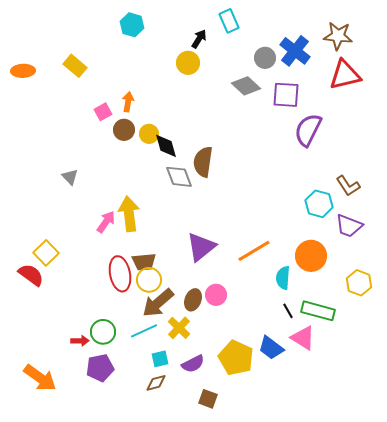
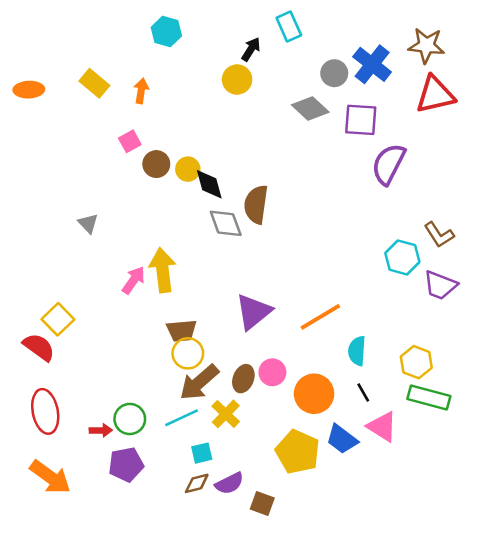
orange arrow: (128, 102) -> (141, 91), moved
orange circle: (311, 256) -> (314, 394), moved
red ellipse: (120, 274) -> (45, 411), moved
yellow hexagon: (359, 283) -> (416, 362), moved
green rectangle: (318, 311) -> (429, 398), moved
purple semicircle: (193, 364) -> (229, 483), moved

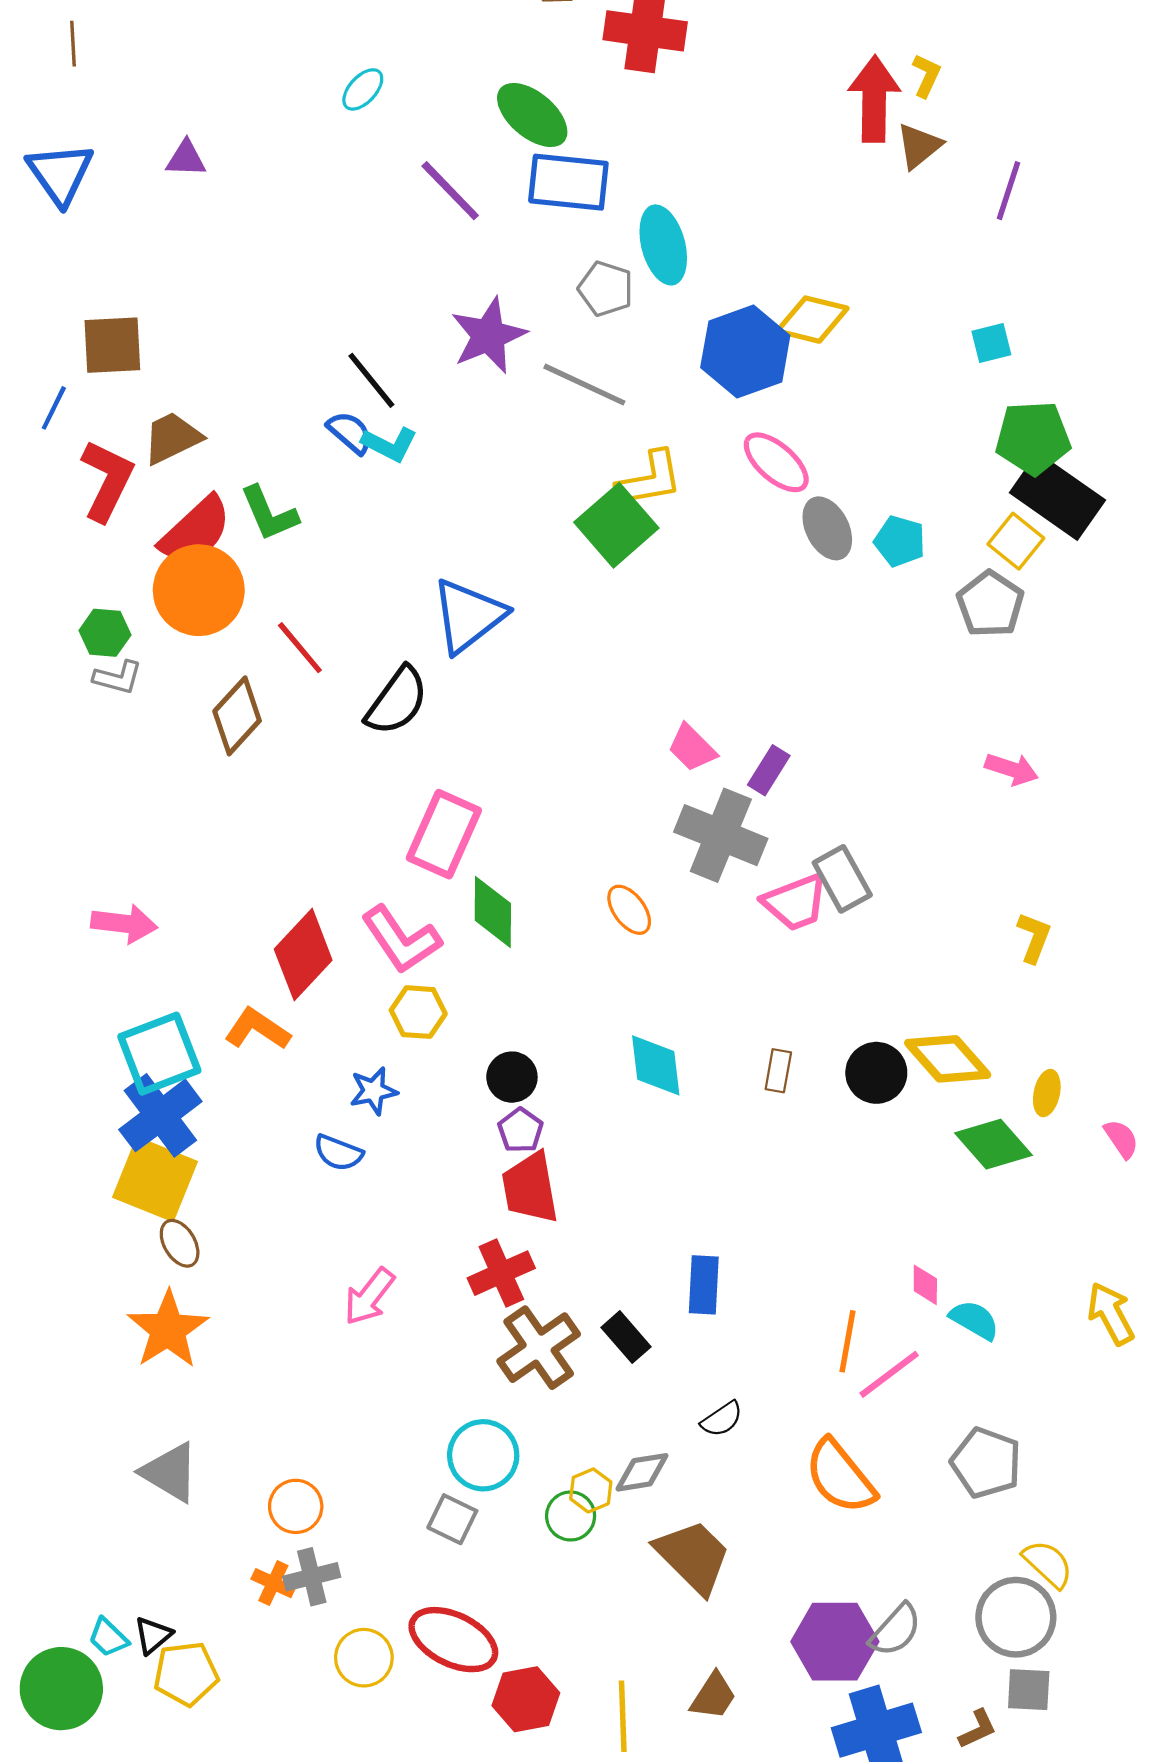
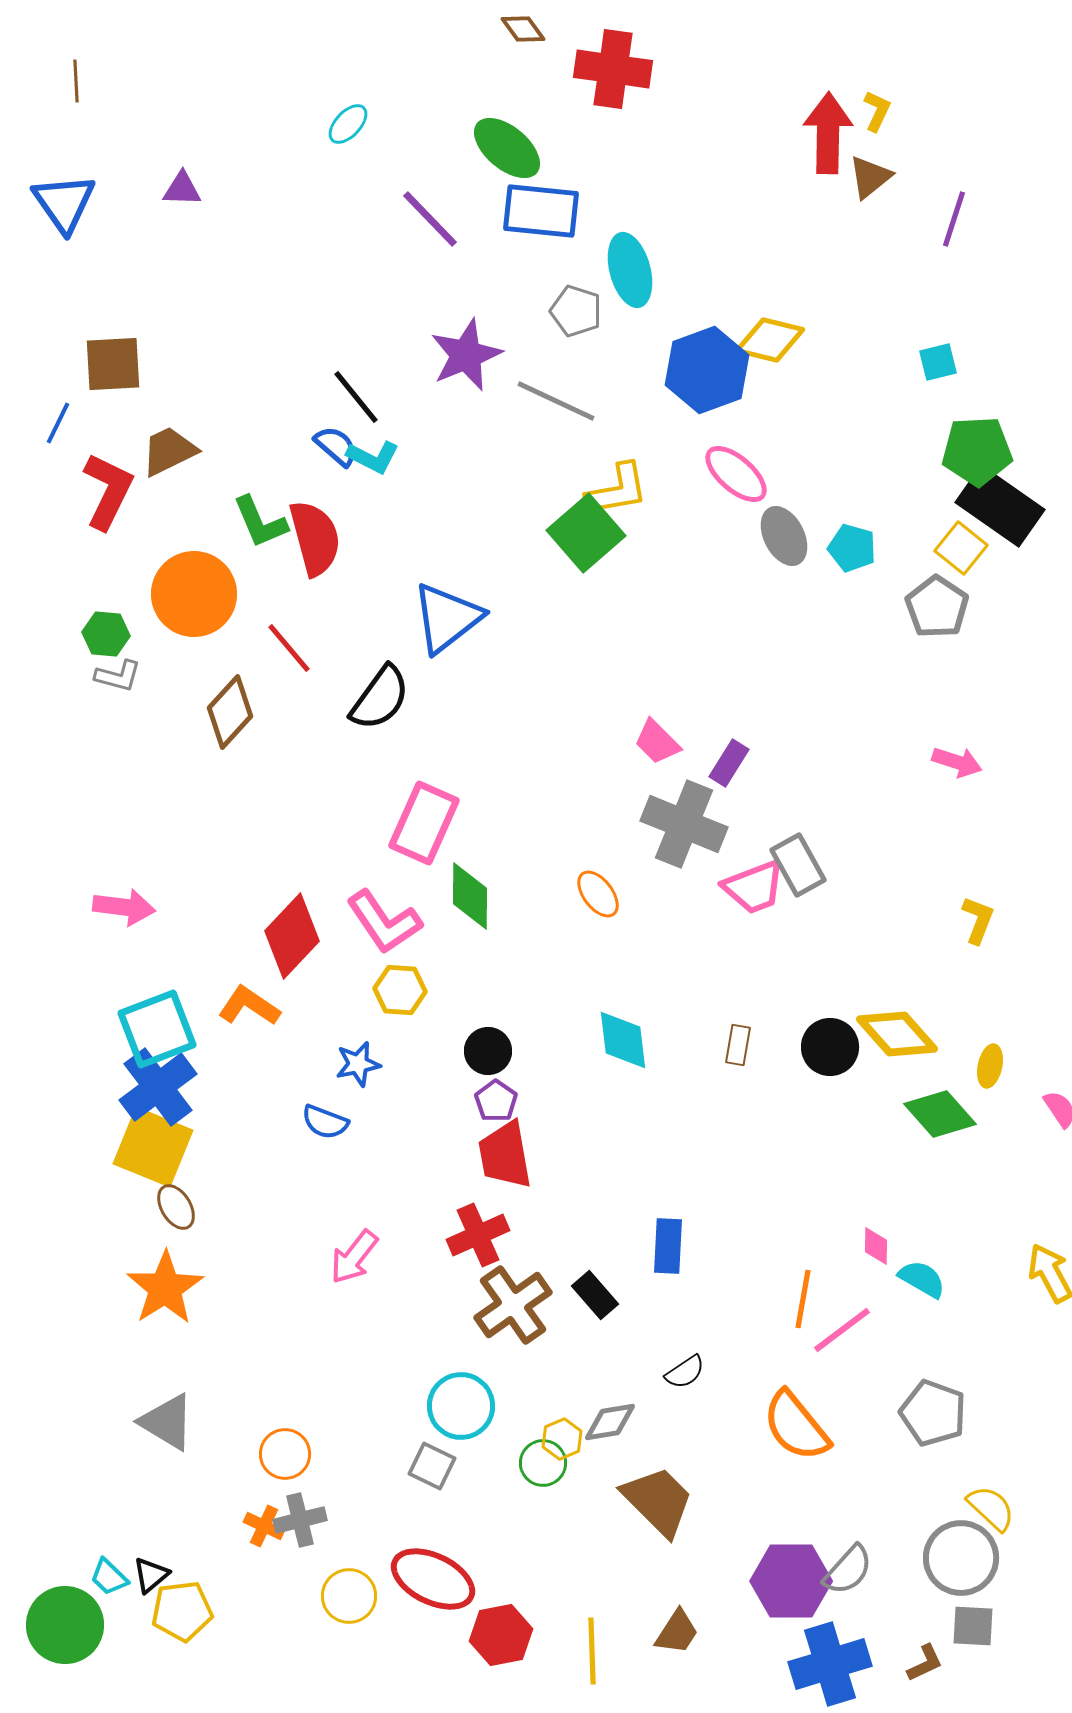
red semicircle: (196, 531) -> (315, 538), moved, turned -62

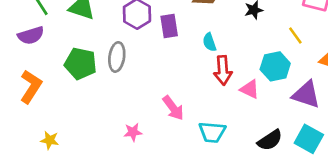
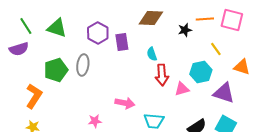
green pentagon: (81, 64) -> (56, 70), turned -30
orange L-shape: (31, 86) -> (34, 96), moved
pink triangle: (250, 89) -> (182, 89), turned -42
pink arrow: (173, 108) -> (125, 103), turned -42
=-=-=
- DIRECTIONS FOR THIS TASK
What are the lines from the one with "orange L-shape: (31, 86) -> (34, 96), moved" through the last line of the records above? Quote them exactly and add nothing.

- EXPECTED OUTPUT
orange L-shape: (31, 86) -> (34, 96), moved
pink triangle: (250, 89) -> (182, 89), turned -42
pink arrow: (173, 108) -> (125, 103), turned -42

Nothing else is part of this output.